● BRIEF: Scan the records below for the word "tile". Copy each line where it appears.

:: INPUT DATA ::

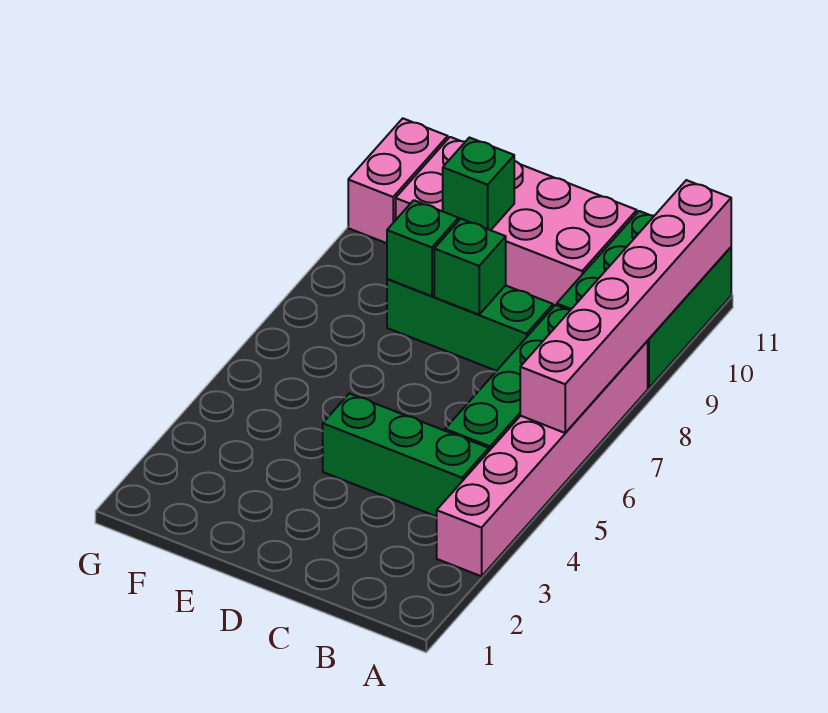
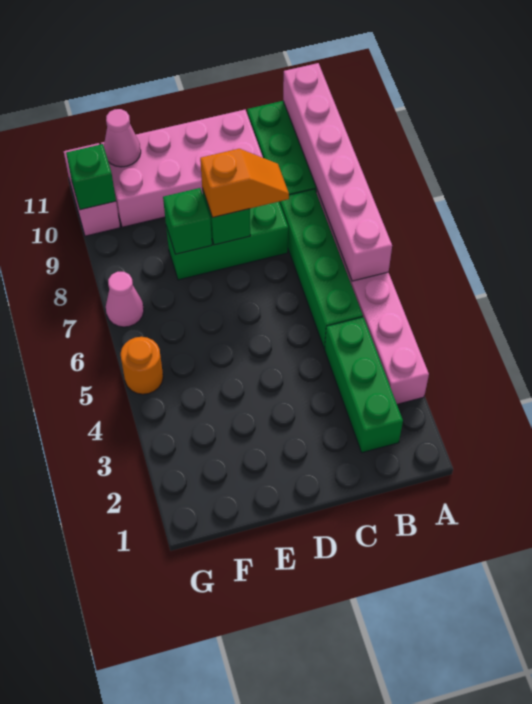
green brick B4:D4 level 1 -> green brick B2:B4 level 1
none -> orange slope C8:D8 level 3 top D
green brick E10 level 2 -> green brick G10 level 2
none -> pink cone F11 level 2
none -> orange round brick G5 level 1
none -> pink cone G7 level 1

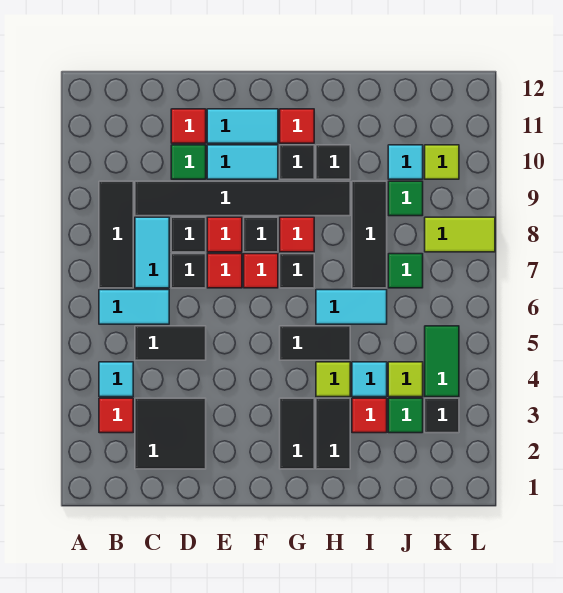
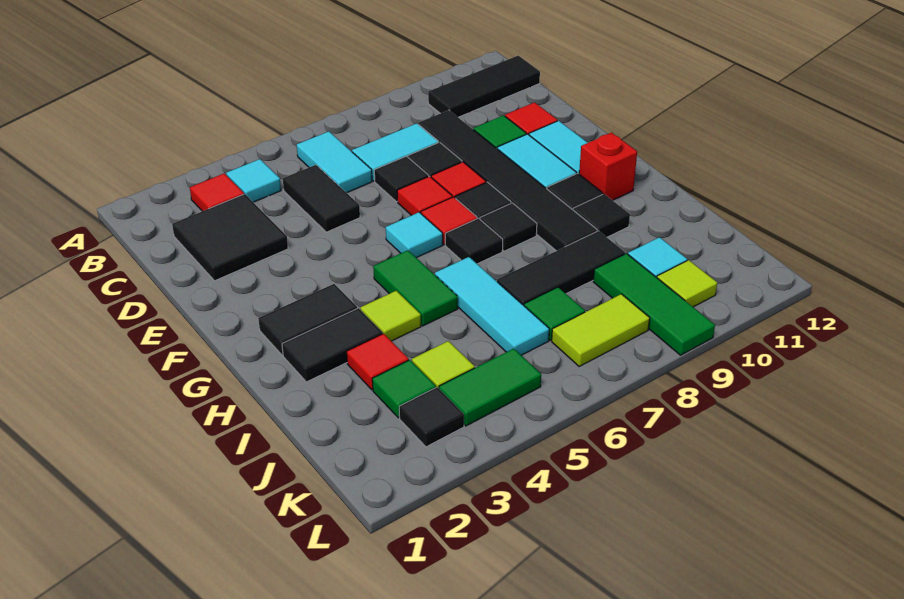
black tile B7:B9 level 1 -> black tile B10:B12 level 1
black tile G5:H5 level 1 -> green tile G5:H5 level 1
red tile G8 level 1 -> black tile G8 level 1
red tile G11 level 1 -> red brick G11 level 1
cyan tile H6:I6 level 1 -> cyan tile H6:J6 level 1
cyan tile I4 level 1 -> cyan tile F6 level 1
green tile J9 level 1 -> green tile J9:L9 level 1
lime tile K8:L8 level 1 -> lime tile K7:K8 level 1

:::

● WRITTEN ANSWER:
black tile B7:B9 level 1 -> black tile B10:B12 level 1
black tile G5:H5 level 1 -> green tile G5:H5 level 1
red tile G8 level 1 -> black tile G8 level 1
red tile G11 level 1 -> red brick G11 level 1
cyan tile H6:I6 level 1 -> cyan tile H6:J6 level 1
cyan tile I4 level 1 -> cyan tile F6 level 1
green tile J9 level 1 -> green tile J9:L9 level 1
lime tile K8:L8 level 1 -> lime tile K7:K8 level 1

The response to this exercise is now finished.